## Exercise goal
All that should come back is the lines of the data below from the one containing "(594, 470) = (124, 323): none" to the one containing "(655, 343) = (211, 392): green", inclusive, exactly as they stand.

(Scene images with change listings)

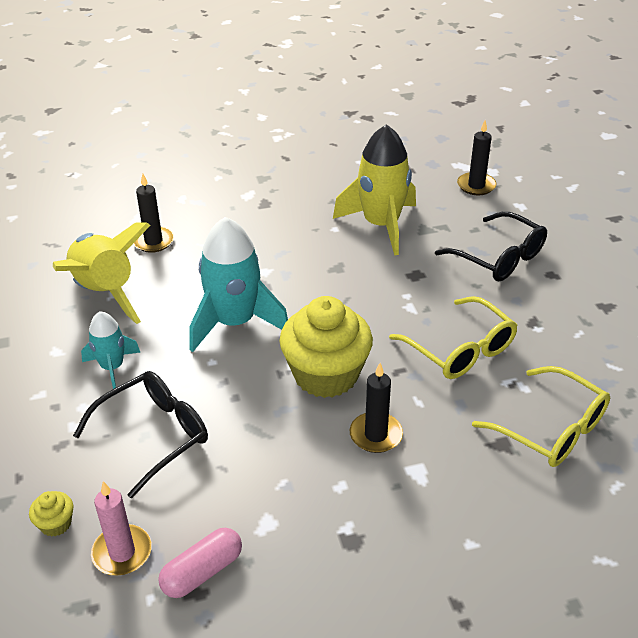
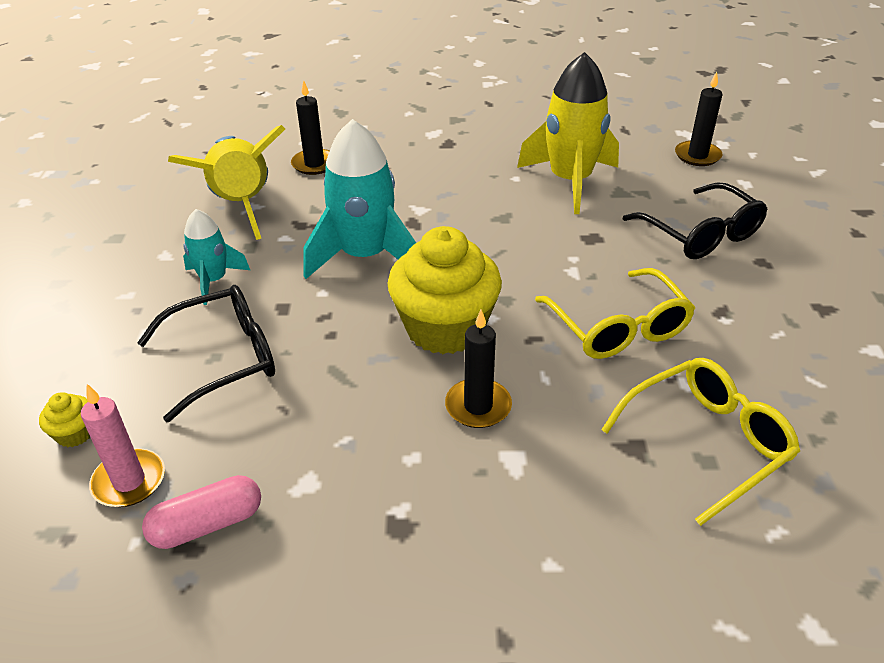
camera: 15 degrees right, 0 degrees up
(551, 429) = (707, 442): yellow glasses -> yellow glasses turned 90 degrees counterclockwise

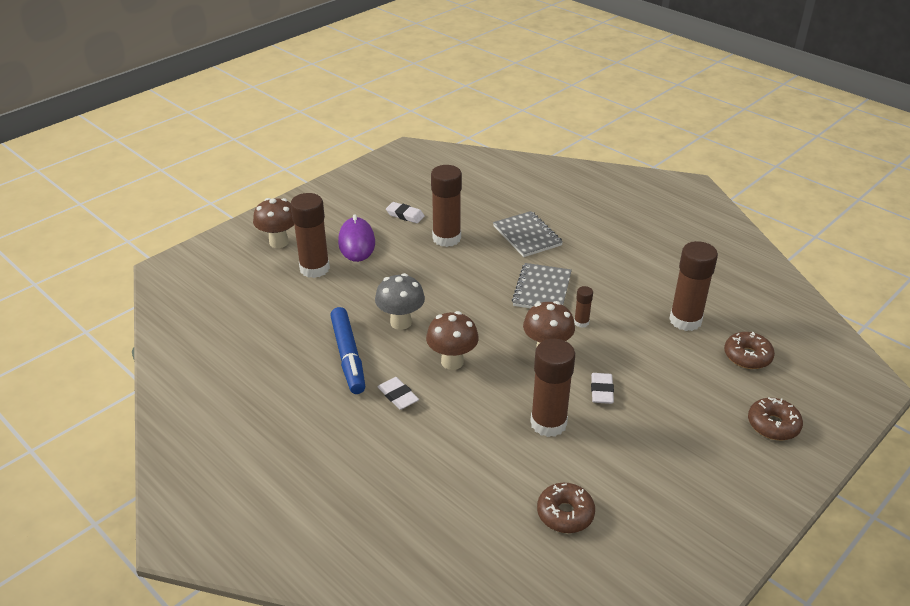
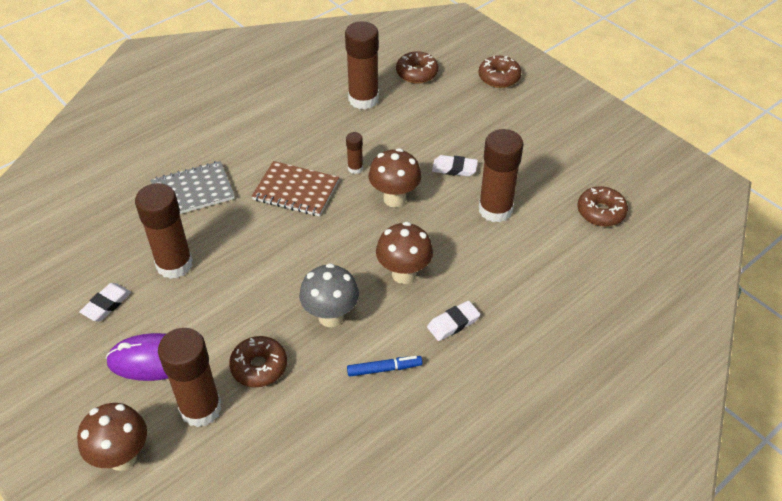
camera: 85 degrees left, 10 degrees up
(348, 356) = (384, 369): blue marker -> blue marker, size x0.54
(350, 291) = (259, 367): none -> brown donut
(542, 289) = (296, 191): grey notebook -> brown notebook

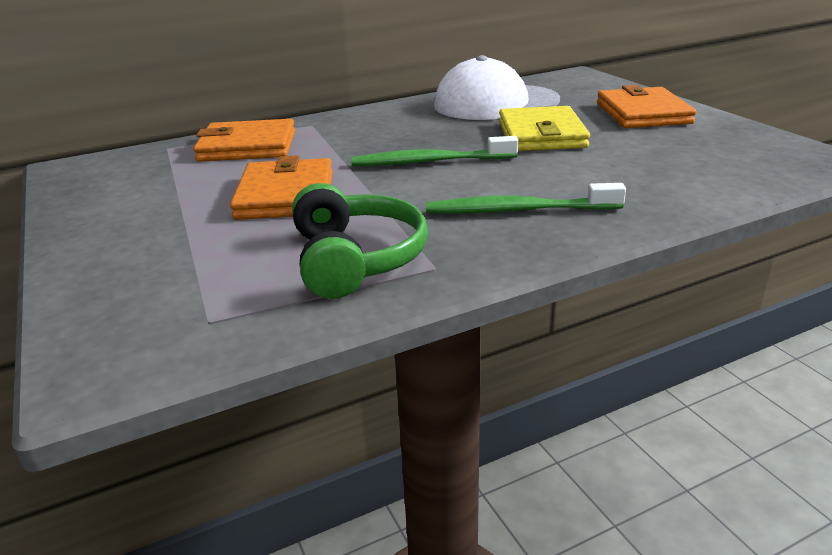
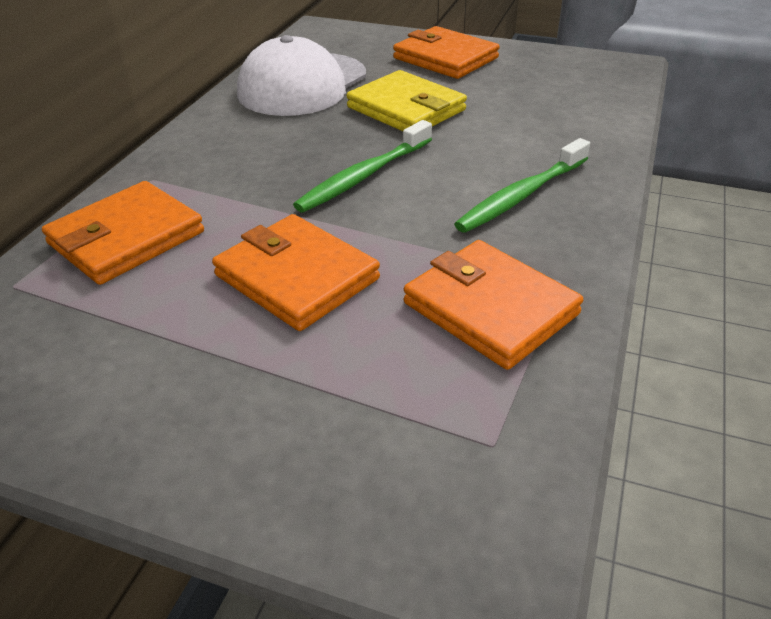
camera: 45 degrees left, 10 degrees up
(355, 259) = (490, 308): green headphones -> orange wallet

* * *

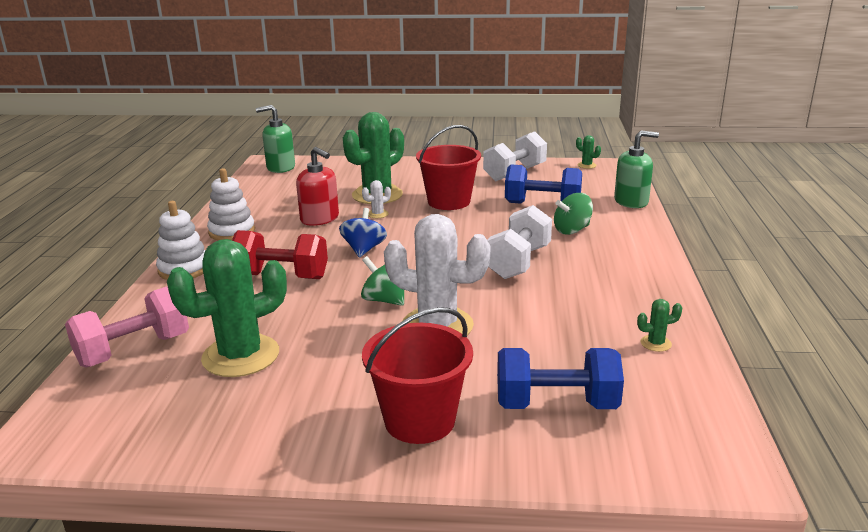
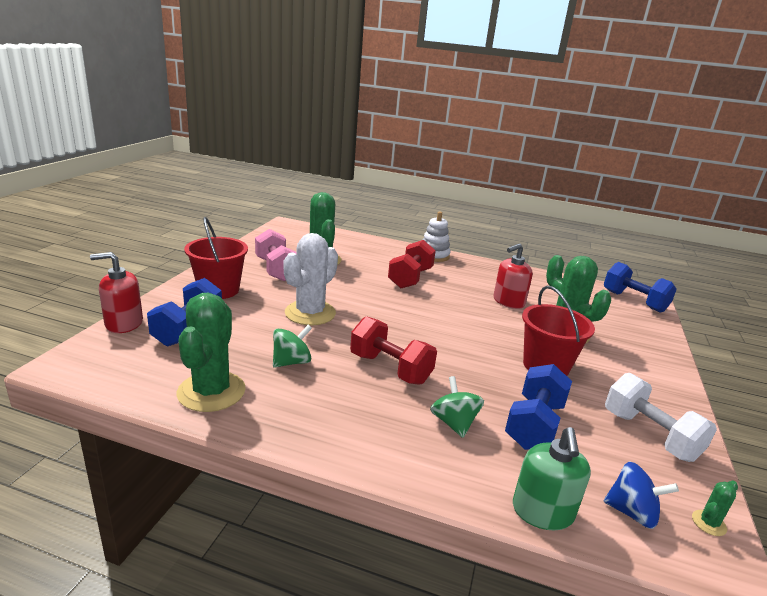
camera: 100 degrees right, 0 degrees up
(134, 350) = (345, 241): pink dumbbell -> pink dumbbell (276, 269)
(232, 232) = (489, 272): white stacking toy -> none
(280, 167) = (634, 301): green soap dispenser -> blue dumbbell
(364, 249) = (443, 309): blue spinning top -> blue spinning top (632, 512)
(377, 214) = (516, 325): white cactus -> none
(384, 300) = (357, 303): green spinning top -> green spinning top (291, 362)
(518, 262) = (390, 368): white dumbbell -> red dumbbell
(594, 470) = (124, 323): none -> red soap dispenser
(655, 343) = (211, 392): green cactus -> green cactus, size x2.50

---

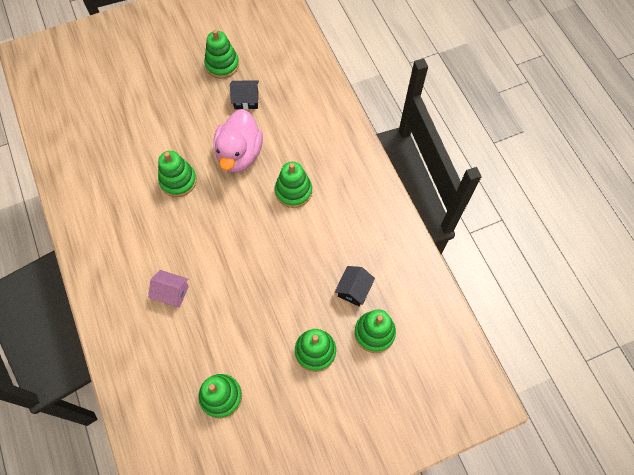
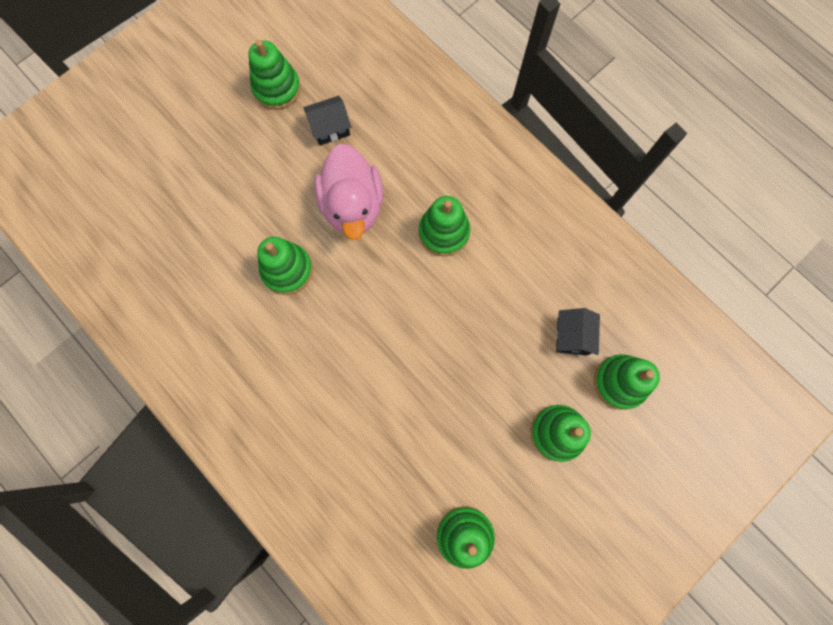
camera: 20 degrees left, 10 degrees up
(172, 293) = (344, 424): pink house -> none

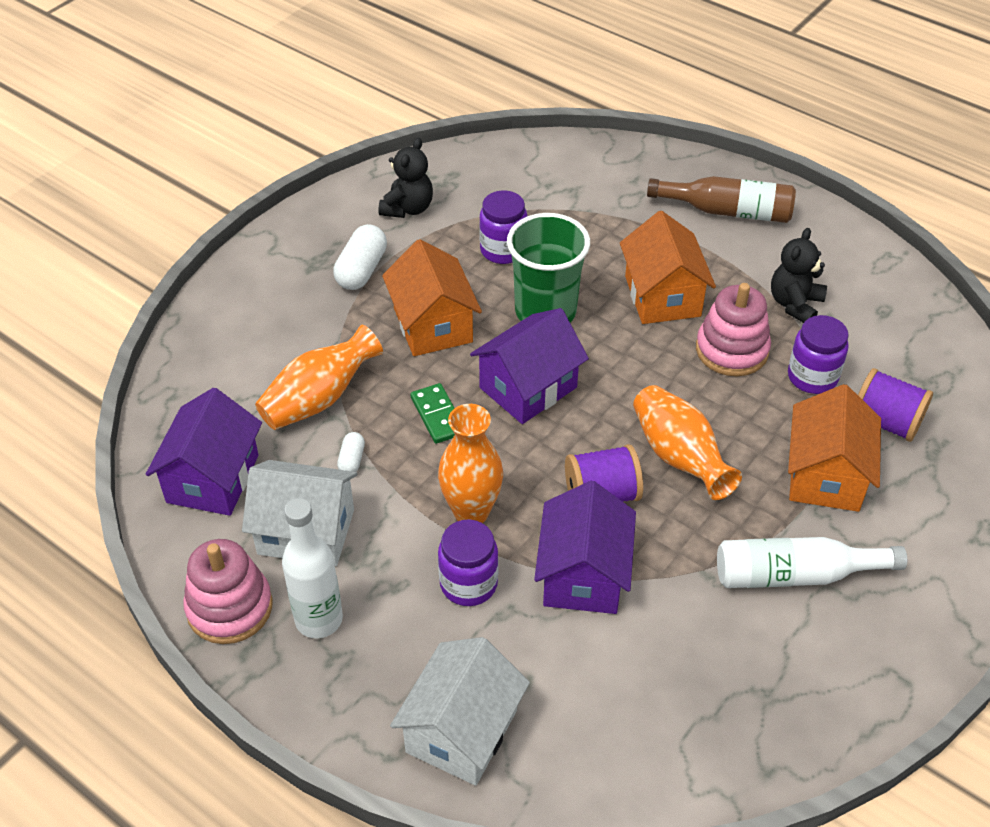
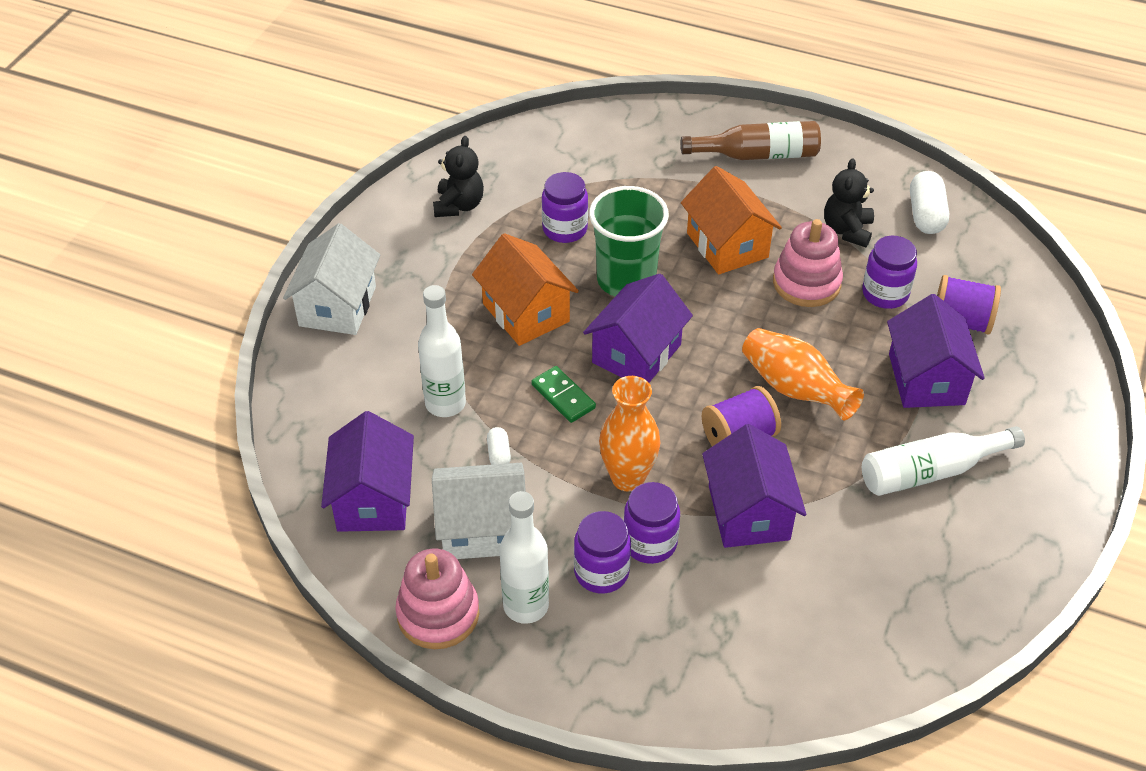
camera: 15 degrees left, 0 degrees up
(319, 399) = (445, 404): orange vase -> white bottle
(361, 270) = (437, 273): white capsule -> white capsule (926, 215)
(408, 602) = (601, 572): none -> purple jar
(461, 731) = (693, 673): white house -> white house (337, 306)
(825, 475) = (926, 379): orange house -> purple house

## Response for this exercise
(594, 470) = (124, 323): none -> red soap dispenser
(655, 343) = (211, 392): green cactus -> green cactus, size x2.50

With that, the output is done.